Data for processing:
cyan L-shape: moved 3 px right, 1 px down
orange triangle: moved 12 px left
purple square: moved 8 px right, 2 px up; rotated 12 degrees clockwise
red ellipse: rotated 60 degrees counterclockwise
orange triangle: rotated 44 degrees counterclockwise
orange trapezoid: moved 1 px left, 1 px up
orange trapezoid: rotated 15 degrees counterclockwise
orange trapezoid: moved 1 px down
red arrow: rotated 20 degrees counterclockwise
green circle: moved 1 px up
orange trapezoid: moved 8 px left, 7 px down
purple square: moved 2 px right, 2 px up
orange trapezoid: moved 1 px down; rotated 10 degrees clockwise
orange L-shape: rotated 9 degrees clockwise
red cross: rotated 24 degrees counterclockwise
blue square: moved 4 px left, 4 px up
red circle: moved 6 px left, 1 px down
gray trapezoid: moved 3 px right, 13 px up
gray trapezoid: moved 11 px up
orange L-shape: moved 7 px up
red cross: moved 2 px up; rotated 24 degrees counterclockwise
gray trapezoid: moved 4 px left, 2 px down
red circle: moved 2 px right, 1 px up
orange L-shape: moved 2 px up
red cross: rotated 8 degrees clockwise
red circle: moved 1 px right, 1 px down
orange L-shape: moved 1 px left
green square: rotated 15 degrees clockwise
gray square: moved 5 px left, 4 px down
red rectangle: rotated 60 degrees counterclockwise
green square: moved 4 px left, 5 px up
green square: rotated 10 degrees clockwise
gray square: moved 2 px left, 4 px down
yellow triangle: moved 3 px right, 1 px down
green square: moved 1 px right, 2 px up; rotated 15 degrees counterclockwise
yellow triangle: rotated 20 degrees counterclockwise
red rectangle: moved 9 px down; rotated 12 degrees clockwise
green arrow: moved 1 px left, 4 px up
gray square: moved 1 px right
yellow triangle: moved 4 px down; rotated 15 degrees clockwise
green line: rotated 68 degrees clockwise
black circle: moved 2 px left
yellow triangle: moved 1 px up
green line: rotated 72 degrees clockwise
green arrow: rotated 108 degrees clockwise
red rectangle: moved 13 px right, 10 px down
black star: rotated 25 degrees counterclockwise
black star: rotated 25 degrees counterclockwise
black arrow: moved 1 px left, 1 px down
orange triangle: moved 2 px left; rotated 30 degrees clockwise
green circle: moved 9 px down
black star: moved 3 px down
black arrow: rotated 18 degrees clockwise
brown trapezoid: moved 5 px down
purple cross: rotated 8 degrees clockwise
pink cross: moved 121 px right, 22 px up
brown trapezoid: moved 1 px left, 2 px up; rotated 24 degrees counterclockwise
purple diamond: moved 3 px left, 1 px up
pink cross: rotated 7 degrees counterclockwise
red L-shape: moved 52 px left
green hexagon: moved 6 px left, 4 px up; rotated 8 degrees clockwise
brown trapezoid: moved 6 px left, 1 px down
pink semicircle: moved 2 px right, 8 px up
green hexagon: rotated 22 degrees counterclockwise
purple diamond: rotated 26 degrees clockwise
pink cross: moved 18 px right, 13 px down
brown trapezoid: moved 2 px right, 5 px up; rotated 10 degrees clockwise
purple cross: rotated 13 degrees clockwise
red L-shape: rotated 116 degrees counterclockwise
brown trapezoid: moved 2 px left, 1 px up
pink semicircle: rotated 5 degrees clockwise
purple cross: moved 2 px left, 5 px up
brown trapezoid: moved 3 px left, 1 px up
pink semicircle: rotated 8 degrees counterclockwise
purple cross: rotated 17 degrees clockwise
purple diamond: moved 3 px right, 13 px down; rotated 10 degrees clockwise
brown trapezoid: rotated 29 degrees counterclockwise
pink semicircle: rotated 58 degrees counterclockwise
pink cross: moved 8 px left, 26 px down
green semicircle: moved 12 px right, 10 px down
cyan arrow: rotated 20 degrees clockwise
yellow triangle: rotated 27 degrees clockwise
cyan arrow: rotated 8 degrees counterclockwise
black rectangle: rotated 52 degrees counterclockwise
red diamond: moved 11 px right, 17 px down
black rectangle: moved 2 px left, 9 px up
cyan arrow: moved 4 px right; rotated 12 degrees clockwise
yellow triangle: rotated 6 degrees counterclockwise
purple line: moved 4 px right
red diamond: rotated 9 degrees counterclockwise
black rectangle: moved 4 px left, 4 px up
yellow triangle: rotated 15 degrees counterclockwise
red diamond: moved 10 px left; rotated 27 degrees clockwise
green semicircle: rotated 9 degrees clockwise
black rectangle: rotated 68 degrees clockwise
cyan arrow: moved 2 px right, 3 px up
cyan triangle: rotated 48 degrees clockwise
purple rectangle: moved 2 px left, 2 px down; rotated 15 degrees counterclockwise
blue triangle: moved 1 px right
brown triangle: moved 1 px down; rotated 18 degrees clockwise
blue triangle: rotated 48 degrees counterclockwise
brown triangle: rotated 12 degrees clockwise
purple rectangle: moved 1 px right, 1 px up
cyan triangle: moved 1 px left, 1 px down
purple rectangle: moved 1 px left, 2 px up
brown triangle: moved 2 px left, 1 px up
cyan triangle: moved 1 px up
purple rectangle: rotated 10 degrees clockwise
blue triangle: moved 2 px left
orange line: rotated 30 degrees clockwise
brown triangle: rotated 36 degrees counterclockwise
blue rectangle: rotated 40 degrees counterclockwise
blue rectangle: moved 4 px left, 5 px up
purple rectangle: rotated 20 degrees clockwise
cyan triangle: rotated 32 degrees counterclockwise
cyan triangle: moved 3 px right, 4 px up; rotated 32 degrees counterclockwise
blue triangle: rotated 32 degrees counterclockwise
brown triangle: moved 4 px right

Aim of the task: Copy out every line of the material above word for word.

The response:
cyan L-shape: moved 3 px right, 1 px down
orange triangle: moved 12 px left
purple square: moved 8 px right, 2 px up; rotated 12 degrees clockwise
red ellipse: rotated 60 degrees counterclockwise
orange triangle: rotated 44 degrees counterclockwise
orange trapezoid: moved 1 px left, 1 px up
orange trapezoid: rotated 15 degrees counterclockwise
orange trapezoid: moved 1 px down
red arrow: rotated 20 degrees counterclockwise
green circle: moved 1 px up
orange trapezoid: moved 8 px left, 7 px down
purple square: moved 2 px right, 2 px up
orange trapezoid: moved 1 px down; rotated 10 degrees clockwise
orange L-shape: rotated 9 degrees clockwise
red cross: rotated 24 degrees counterclockwise
blue square: moved 4 px left, 4 px up
red circle: moved 6 px left, 1 px down
gray trapezoid: moved 3 px right, 13 px up
gray trapezoid: moved 11 px up
orange L-shape: moved 7 px up
red cross: moved 2 px up; rotated 24 degrees counterclockwise
gray trapezoid: moved 4 px left, 2 px down
red circle: moved 2 px right, 1 px up
orange L-shape: moved 2 px up
red cross: rotated 8 degrees clockwise
red circle: moved 1 px right, 1 px down
orange L-shape: moved 1 px left
green square: rotated 15 degrees clockwise
gray square: moved 5 px left, 4 px down
red rectangle: rotated 60 degrees counterclockwise
green square: moved 4 px left, 5 px up
green square: rotated 10 degrees clockwise
gray square: moved 2 px left, 4 px down
yellow triangle: moved 3 px right, 1 px down
green square: moved 1 px right, 2 px up; rotated 15 degrees counterclockwise
yellow triangle: rotated 20 degrees counterclockwise
red rectangle: moved 9 px down; rotated 12 degrees clockwise
green arrow: moved 1 px left, 4 px up
gray square: moved 1 px right
yellow triangle: moved 4 px down; rotated 15 degrees clockwise
green line: rotated 68 degrees clockwise
black circle: moved 2 px left
yellow triangle: moved 1 px up
green line: rotated 72 degrees clockwise
green arrow: rotated 108 degrees clockwise
red rectangle: moved 13 px right, 10 px down
black star: rotated 25 degrees counterclockwise
black star: rotated 25 degrees counterclockwise
black arrow: moved 1 px left, 1 px down
orange triangle: moved 2 px left; rotated 30 degrees clockwise
green circle: moved 9 px down
black star: moved 3 px down
black arrow: rotated 18 degrees clockwise
brown trapezoid: moved 5 px down
purple cross: rotated 8 degrees clockwise
pink cross: moved 121 px right, 22 px up
brown trapezoid: moved 1 px left, 2 px up; rotated 24 degrees counterclockwise
purple diamond: moved 3 px left, 1 px up
pink cross: rotated 7 degrees counterclockwise
red L-shape: moved 52 px left
green hexagon: moved 6 px left, 4 px up; rotated 8 degrees clockwise
brown trapezoid: moved 6 px left, 1 px down
pink semicircle: moved 2 px right, 8 px up
green hexagon: rotated 22 degrees counterclockwise
purple diamond: rotated 26 degrees clockwise
pink cross: moved 18 px right, 13 px down
brown trapezoid: moved 2 px right, 5 px up; rotated 10 degrees clockwise
purple cross: rotated 13 degrees clockwise
red L-shape: rotated 116 degrees counterclockwise
brown trapezoid: moved 2 px left, 1 px up
pink semicircle: rotated 5 degrees clockwise
purple cross: moved 2 px left, 5 px up
brown trapezoid: moved 3 px left, 1 px up
pink semicircle: rotated 8 degrees counterclockwise
purple cross: rotated 17 degrees clockwise
purple diamond: moved 3 px right, 13 px down; rotated 10 degrees clockwise
brown trapezoid: rotated 29 degrees counterclockwise
pink semicircle: rotated 58 degrees counterclockwise
pink cross: moved 8 px left, 26 px down
green semicircle: moved 12 px right, 10 px down
cyan arrow: rotated 20 degrees clockwise
yellow triangle: rotated 27 degrees clockwise
cyan arrow: rotated 8 degrees counterclockwise
black rectangle: rotated 52 degrees counterclockwise
red diamond: moved 11 px right, 17 px down
black rectangle: moved 2 px left, 9 px up
cyan arrow: moved 4 px right; rotated 12 degrees clockwise
yellow triangle: rotated 6 degrees counterclockwise
purple line: moved 4 px right
red diamond: rotated 9 degrees counterclockwise
black rectangle: moved 4 px left, 4 px up
yellow triangle: rotated 15 degrees counterclockwise
red diamond: moved 10 px left; rotated 27 degrees clockwise
green semicircle: rotated 9 degrees clockwise
black rectangle: rotated 68 degrees clockwise
cyan arrow: moved 2 px right, 3 px up
cyan triangle: rotated 48 degrees clockwise
purple rectangle: moved 2 px left, 2 px down; rotated 15 degrees counterclockwise
blue triangle: moved 1 px right
brown triangle: moved 1 px down; rotated 18 degrees clockwise
blue triangle: rotated 48 degrees counterclockwise
brown triangle: rotated 12 degrees clockwise
purple rectangle: moved 1 px right, 1 px up
cyan triangle: moved 1 px left, 1 px down
purple rectangle: moved 1 px left, 2 px up
brown triangle: moved 2 px left, 1 px up
cyan triangle: moved 1 px up
purple rectangle: rotated 10 degrees clockwise
blue triangle: moved 2 px left
orange line: rotated 30 degrees clockwise
brown triangle: rotated 36 degrees counterclockwise
blue rectangle: rotated 40 degrees counterclockwise
blue rectangle: moved 4 px left, 5 px up
purple rectangle: rotated 20 degrees clockwise
cyan triangle: rotated 32 degrees counterclockwise
cyan triangle: moved 3 px right, 4 px up; rotated 32 degrees counterclockwise
blue triangle: rotated 32 degrees counterclockwise
brown triangle: moved 4 px right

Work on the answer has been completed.